▸ Task:
Restate every line of the material below word for word, skipping the images.

▸ Extracted information:
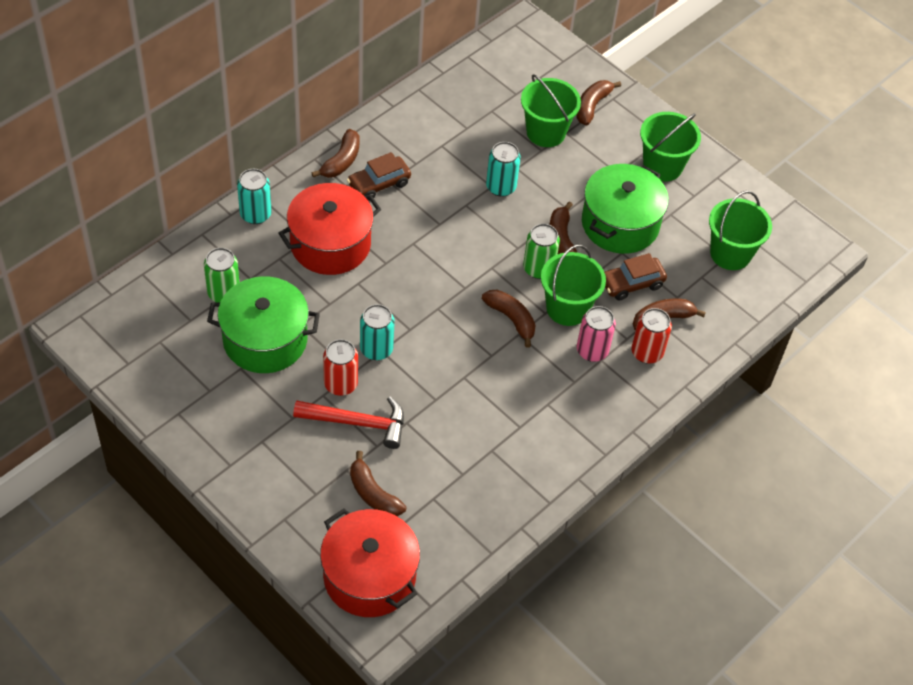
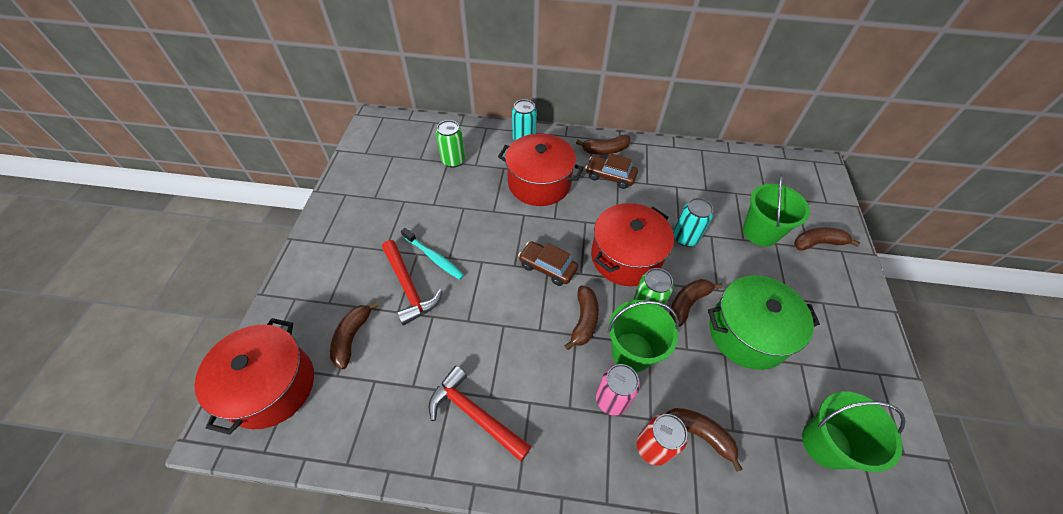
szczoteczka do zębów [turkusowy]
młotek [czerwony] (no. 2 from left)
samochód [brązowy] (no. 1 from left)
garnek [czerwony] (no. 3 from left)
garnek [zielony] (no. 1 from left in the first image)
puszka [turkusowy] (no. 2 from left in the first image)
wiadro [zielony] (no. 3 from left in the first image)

▸ Solution for this problem:
szczoteczka do zębów [turkusowy]
młotek [czerwony] (no. 2 from left)
samochód [brązowy] (no. 1 from left)
garnek [czerwony] (no. 3 from left)
garnek [zielony] (no. 1 from left in the first image)
puszka [turkusowy] (no. 2 from left in the first image)
wiadro [zielony] (no. 3 from left in the first image)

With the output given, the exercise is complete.